- [Action item]
Each entry is to be given again exactly; drop the images.

=== Available data ===

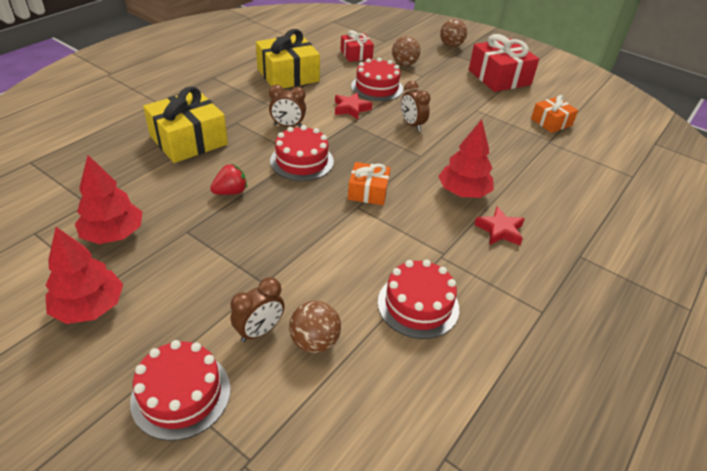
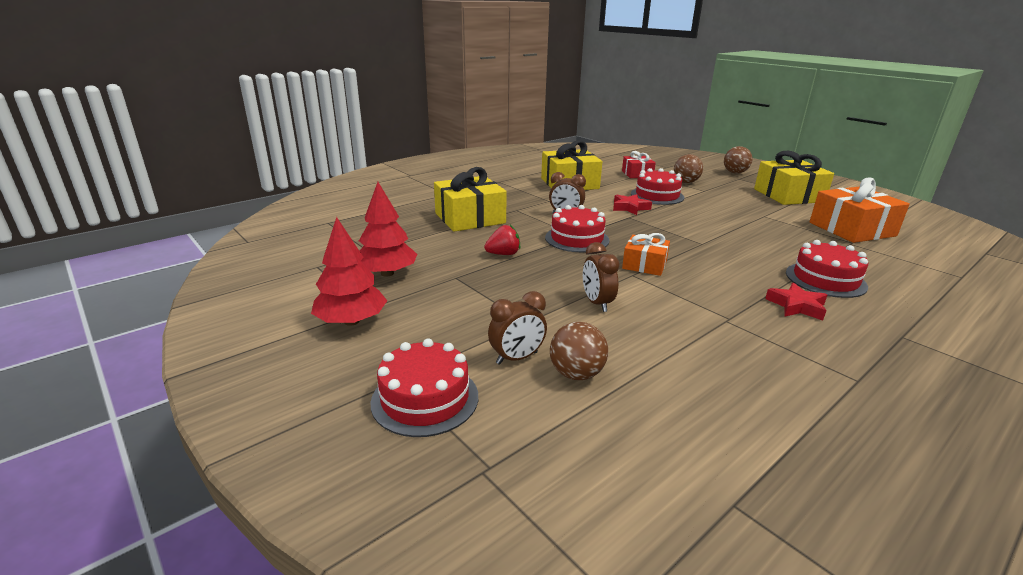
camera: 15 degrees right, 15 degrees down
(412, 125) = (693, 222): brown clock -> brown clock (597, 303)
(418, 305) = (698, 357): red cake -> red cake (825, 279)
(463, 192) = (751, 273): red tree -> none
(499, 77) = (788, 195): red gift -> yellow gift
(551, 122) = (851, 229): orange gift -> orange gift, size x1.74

===

- [Solution]
camera: 15 degrees right, 15 degrees down
(412, 125) = (693, 222): brown clock -> brown clock (597, 303)
(418, 305) = (698, 357): red cake -> red cake (825, 279)
(463, 192) = (751, 273): red tree -> none
(499, 77) = (788, 195): red gift -> yellow gift
(551, 122) = (851, 229): orange gift -> orange gift, size x1.74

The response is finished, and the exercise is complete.